PROBLEM:
Wherever "none" shows up in the records below, copy the whole line.

(PROVIDED ENTRIES begins)

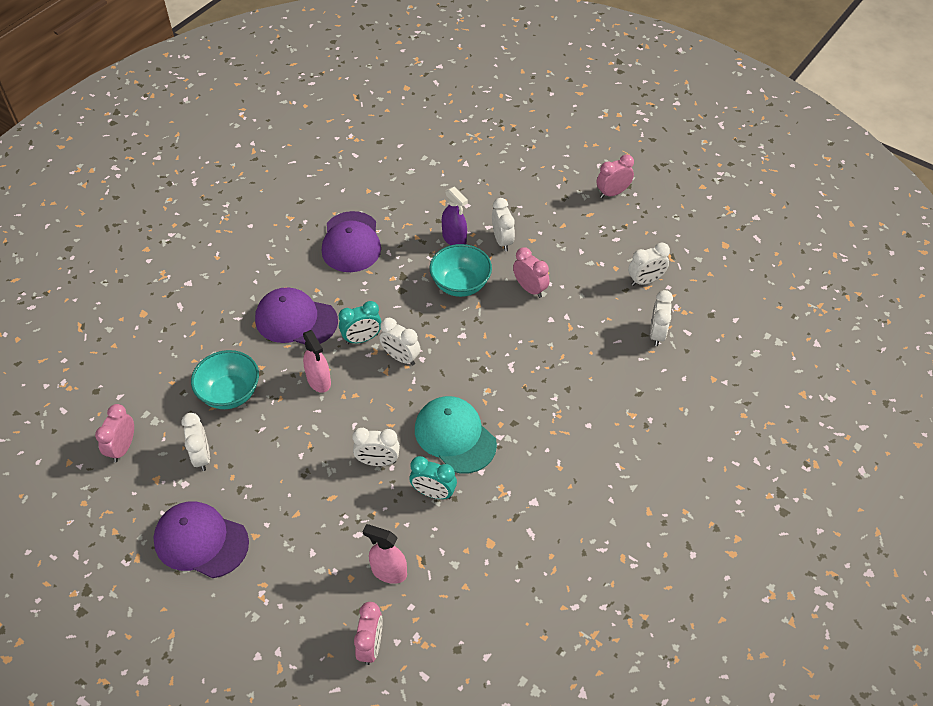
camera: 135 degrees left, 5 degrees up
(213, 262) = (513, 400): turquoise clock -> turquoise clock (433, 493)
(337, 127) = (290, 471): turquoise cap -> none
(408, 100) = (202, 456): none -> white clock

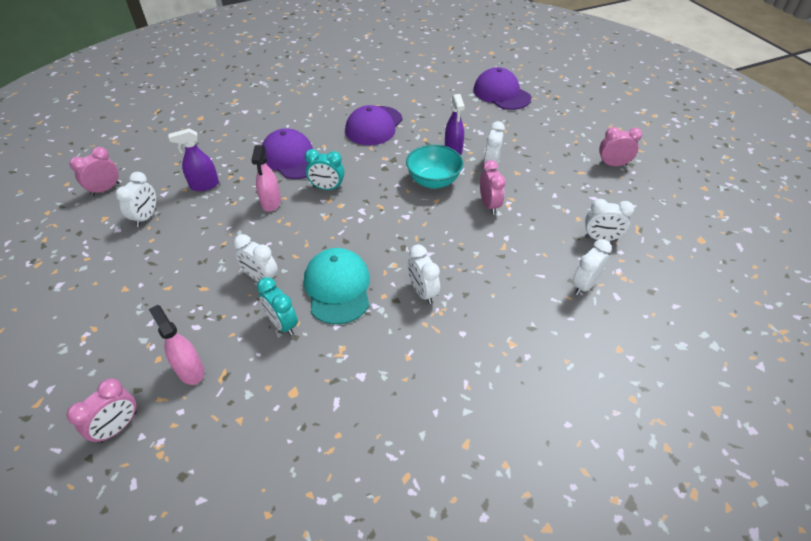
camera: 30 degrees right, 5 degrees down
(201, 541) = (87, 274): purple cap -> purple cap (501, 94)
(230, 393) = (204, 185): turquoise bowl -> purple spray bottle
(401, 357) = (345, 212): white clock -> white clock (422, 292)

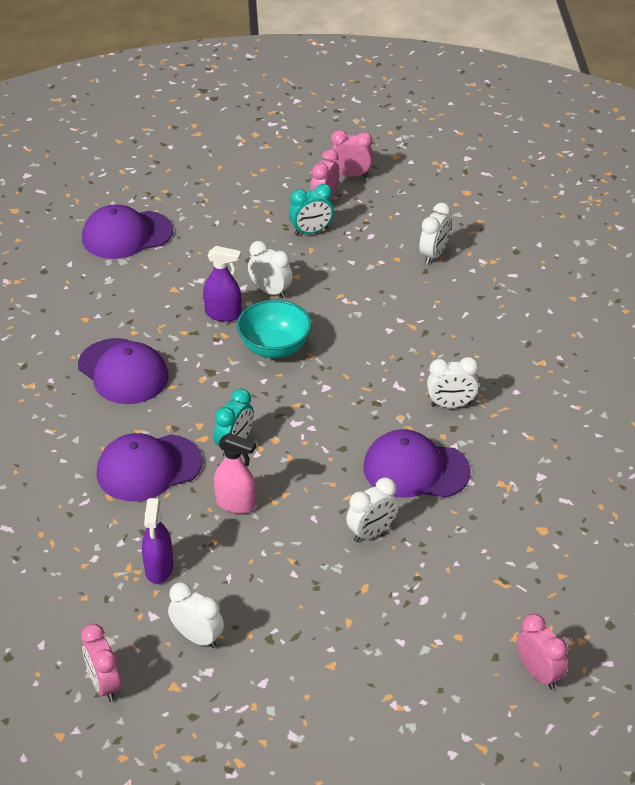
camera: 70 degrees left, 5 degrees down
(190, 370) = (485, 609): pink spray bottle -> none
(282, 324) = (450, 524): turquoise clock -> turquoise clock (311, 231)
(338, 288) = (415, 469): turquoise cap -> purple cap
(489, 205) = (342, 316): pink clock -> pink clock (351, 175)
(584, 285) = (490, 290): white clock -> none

(PROVIDED ENTRIES ends)
(PROVIDED ENTRIES begins)

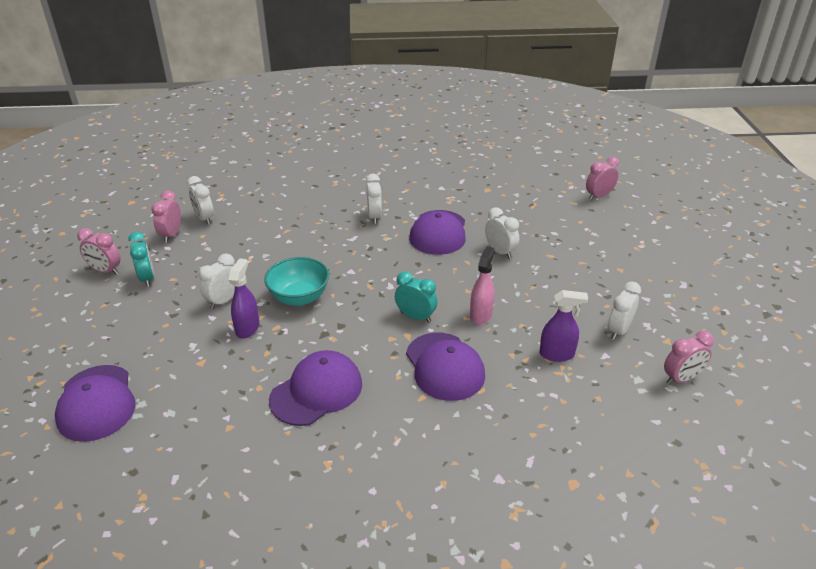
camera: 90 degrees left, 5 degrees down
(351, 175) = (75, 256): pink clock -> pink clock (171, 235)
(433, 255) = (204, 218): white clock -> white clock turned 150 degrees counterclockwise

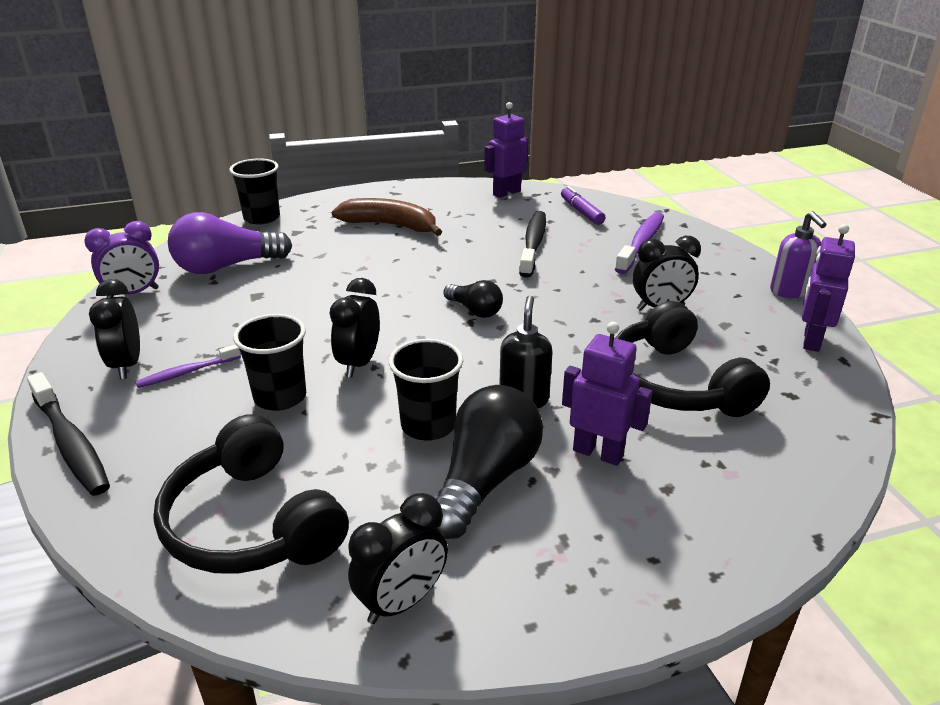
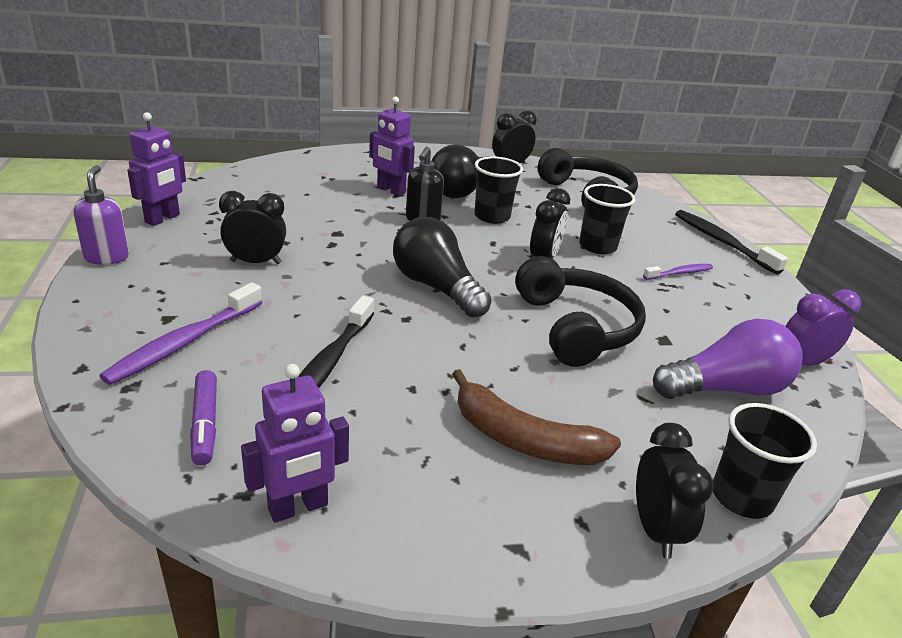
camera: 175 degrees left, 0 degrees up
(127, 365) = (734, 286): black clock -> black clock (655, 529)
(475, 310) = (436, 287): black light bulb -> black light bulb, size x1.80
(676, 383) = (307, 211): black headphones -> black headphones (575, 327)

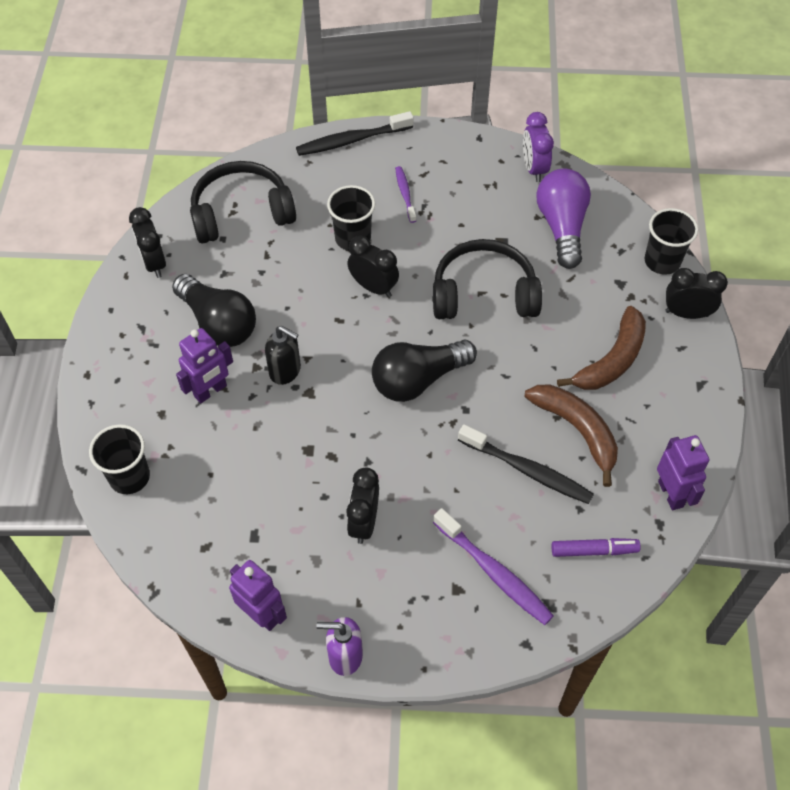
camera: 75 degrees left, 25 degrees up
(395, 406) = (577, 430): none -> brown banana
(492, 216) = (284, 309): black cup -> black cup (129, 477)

(PROVIDED ENTRIES ends)

RESULT FOR THIS EXERCISE:
(337, 127) = (290, 471): turquoise cap -> none
(408, 100) = (202, 456): none -> white clock
(190, 370) = (485, 609): pink spray bottle -> none
(584, 285) = (490, 290): white clock -> none
(395, 406) = (577, 430): none -> brown banana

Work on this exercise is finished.